*BRIEF:* What the response needs is every record, repeated verbatim, and no images.

*** Opening of DATA PROVIDED ***

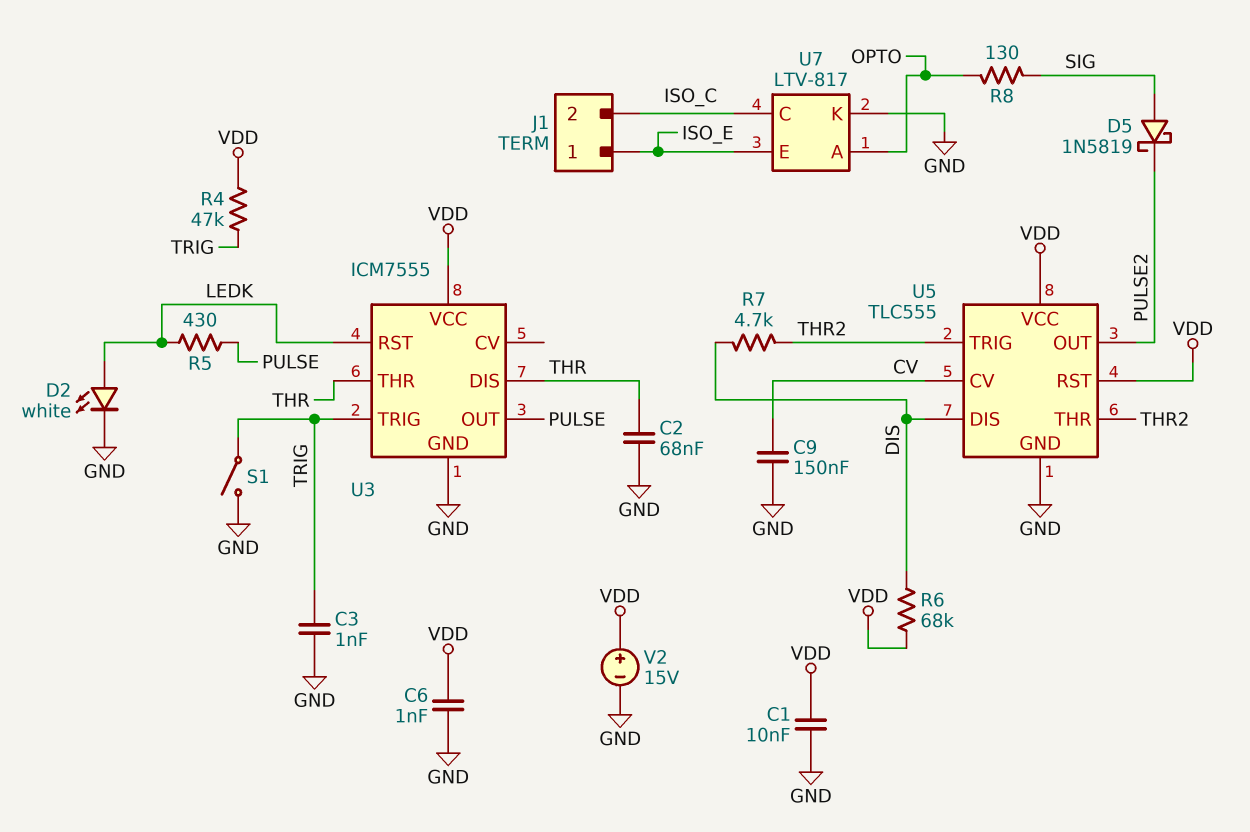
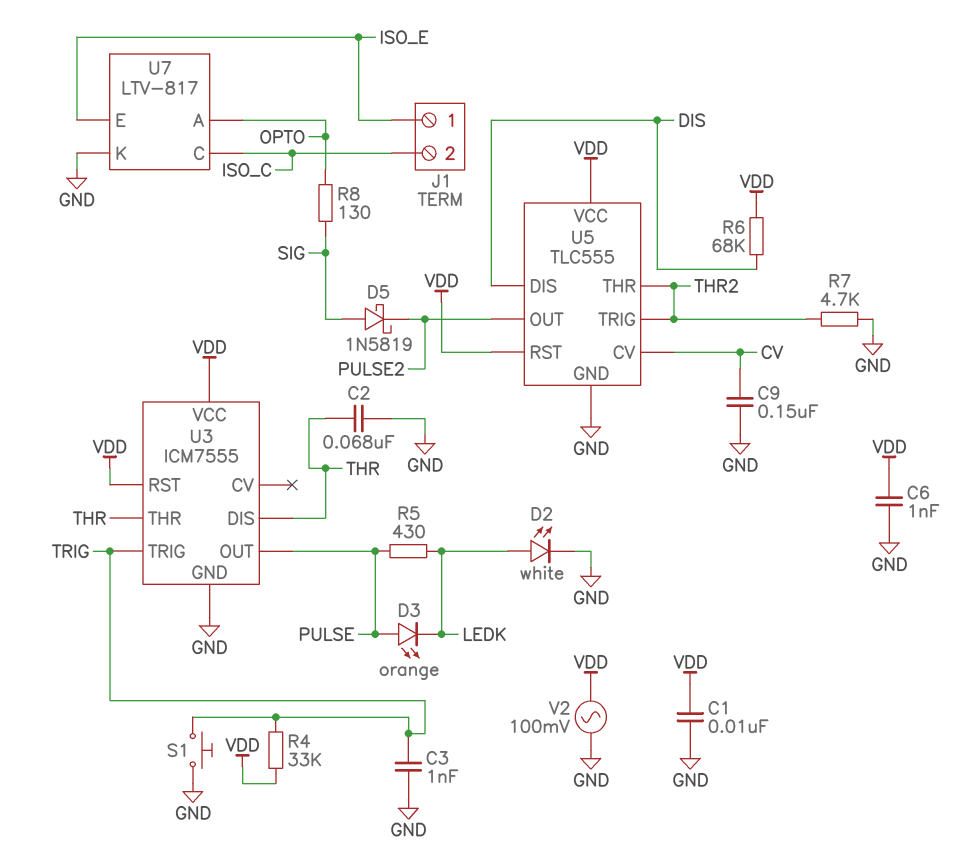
D3: none -> LED orange (A PULSE, K LEDK)
R4: 47k (TRIG, VDD) -> 33k (TRIG, VDD)
R7: 4.7k (DIS, THR2) -> 4.7k (GND, THR2)
S1: switch (GND, TRIG) -> button (GND, TRIG)
U3 pin RST: LEDK -> VDD
V2: 15V (plus VDD, minus GND) -> AC 100mV (GND, VDD)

*** Close of DATA PROVIDED ***

*WRITTEN RESPONSE:*
D3: none -> LED orange (A PULSE, K LEDK)
R4: 47k (TRIG, VDD) -> 33k (TRIG, VDD)
R7: 4.7k (DIS, THR2) -> 4.7k (GND, THR2)
S1: switch (GND, TRIG) -> button (GND, TRIG)
U3 pin RST: LEDK -> VDD
V2: 15V (plus VDD, minus GND) -> AC 100mV (GND, VDD)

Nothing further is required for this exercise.